- [WHAT IS NEEDED]:
Which of the lines below include the word "white"? Pull each one out.

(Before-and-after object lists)
________________

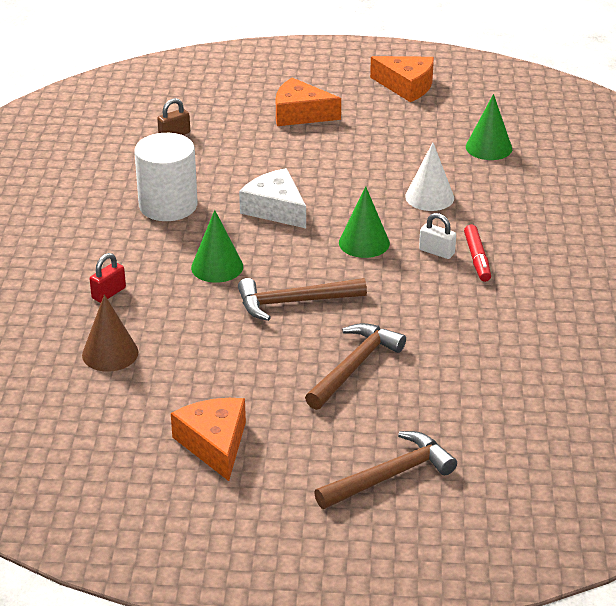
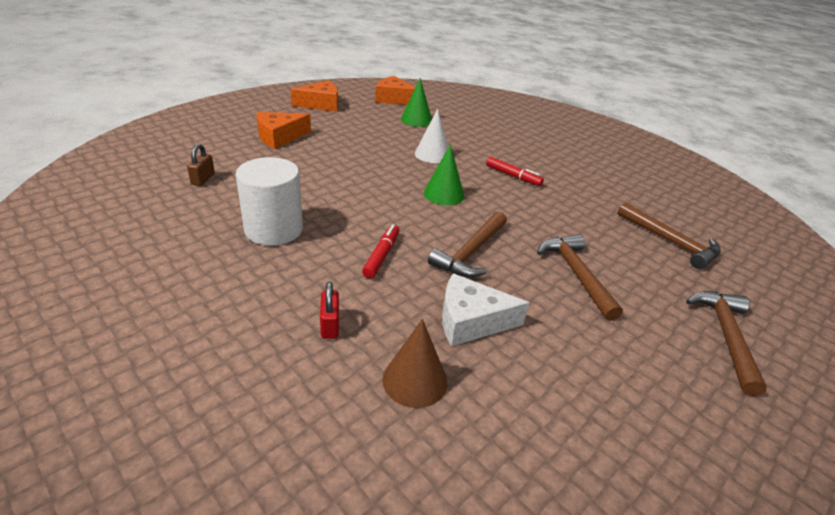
camera: 50 degrees left, 0 degrees up
(214, 444) = (615, 401): orange cheese -> orange cheese (394, 99)
(217, 267) = (381, 255): green cone -> red marker
(275, 209) = (356, 198): white cheese -> white cheese (471, 321)
(436, 252) = (488, 181): white padlock -> none
(516, 398) = (670, 242): none -> brown hammer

________________

- [OUTPUT OF THE TASK]:
(275, 209) = (356, 198): white cheese -> white cheese (471, 321)
(436, 252) = (488, 181): white padlock -> none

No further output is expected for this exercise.